* **Work to be completed**
Pick out every line of the records below that contains the string "appoggiatura", and copy each one in full.

Dataset records
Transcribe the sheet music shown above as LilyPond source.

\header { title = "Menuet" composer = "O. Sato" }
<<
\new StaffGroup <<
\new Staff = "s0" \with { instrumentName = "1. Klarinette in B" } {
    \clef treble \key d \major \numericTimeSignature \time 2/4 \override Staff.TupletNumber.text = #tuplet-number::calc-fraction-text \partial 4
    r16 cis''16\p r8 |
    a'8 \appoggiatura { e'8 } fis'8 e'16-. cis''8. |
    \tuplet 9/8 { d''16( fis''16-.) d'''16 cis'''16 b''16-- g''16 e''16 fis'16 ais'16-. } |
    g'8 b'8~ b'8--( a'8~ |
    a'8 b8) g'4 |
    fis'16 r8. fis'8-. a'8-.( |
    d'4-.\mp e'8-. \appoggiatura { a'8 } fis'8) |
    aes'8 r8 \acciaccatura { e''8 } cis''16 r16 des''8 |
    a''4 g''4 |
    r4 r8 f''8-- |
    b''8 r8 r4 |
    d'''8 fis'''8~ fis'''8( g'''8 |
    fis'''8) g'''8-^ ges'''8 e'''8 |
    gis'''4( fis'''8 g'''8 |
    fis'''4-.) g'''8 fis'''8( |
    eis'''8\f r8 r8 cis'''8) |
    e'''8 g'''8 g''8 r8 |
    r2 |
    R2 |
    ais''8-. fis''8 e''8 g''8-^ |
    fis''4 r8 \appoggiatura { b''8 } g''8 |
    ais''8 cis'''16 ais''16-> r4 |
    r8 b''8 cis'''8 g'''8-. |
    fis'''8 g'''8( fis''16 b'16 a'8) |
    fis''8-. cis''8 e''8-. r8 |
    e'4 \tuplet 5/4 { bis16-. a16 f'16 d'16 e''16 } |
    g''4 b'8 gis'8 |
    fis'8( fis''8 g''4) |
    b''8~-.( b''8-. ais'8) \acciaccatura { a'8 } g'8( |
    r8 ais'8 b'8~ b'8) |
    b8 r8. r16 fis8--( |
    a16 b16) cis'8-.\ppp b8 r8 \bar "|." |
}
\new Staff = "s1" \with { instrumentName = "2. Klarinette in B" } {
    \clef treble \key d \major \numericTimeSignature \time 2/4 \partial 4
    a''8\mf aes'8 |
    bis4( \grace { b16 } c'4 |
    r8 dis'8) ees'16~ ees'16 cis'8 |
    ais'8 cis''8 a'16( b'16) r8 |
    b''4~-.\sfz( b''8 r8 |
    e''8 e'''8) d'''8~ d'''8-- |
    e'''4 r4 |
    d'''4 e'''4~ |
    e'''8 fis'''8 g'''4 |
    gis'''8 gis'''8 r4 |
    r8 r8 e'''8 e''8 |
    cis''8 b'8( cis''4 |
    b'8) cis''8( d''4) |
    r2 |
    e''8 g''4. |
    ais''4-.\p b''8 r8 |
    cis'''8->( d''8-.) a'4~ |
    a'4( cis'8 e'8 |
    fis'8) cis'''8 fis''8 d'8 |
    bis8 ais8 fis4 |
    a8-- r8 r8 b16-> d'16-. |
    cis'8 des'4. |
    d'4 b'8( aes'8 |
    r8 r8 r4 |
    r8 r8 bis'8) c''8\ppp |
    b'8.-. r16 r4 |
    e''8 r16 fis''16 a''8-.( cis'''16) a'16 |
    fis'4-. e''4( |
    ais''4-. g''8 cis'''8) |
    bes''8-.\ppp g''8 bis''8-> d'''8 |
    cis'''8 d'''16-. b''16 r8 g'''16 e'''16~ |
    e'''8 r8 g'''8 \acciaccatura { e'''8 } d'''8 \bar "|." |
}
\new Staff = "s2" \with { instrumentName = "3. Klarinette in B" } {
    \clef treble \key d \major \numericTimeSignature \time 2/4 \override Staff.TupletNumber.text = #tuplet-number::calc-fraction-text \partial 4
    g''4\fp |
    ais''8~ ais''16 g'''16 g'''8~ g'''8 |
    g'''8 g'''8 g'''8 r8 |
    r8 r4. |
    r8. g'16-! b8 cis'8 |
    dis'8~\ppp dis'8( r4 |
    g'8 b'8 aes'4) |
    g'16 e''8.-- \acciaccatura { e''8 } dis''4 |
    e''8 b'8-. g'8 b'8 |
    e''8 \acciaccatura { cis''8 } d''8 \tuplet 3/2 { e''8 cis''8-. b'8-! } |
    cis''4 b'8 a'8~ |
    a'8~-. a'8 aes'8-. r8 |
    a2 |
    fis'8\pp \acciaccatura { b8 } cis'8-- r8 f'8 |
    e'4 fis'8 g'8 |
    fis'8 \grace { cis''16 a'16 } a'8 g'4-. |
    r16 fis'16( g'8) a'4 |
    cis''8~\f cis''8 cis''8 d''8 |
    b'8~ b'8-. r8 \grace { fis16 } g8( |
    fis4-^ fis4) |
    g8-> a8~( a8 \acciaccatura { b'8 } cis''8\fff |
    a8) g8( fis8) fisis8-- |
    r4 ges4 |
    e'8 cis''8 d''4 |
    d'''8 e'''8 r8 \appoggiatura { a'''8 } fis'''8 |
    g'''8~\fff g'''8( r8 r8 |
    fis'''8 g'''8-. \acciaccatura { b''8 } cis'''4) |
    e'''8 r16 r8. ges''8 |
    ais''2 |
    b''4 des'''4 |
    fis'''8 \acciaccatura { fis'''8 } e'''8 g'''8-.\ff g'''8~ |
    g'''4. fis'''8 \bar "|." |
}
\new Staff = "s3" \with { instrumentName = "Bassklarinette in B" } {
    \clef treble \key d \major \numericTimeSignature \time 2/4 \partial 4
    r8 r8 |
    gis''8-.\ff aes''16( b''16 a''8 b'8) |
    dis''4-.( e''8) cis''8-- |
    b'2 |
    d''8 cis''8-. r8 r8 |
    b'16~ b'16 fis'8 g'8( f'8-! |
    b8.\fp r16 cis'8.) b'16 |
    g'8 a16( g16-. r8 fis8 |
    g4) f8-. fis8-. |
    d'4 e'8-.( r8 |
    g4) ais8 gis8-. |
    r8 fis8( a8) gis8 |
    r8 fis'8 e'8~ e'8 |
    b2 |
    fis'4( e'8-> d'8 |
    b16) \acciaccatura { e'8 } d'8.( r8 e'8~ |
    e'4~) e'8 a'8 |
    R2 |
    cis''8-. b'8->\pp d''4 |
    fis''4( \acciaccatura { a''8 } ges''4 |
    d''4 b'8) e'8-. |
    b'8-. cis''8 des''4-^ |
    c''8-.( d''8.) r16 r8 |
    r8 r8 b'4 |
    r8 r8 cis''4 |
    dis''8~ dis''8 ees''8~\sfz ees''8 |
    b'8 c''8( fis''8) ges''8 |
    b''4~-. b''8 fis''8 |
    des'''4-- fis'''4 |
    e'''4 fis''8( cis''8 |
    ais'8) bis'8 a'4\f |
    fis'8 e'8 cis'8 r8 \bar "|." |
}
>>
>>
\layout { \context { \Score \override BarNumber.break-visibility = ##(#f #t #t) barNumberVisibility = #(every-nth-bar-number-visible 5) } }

* **Task solution**
    a'8 \appoggiatura { e'8 } fis'8 e'16-. cis''8. |
    d'4-.\mp e'8-. \appoggiatura { a'8 } fis'8) |
    fis''4 r8 \appoggiatura { b''8 } g''8 |
    d'''8 e'''8 r8 \appoggiatura { a'''8 } fis'''8 |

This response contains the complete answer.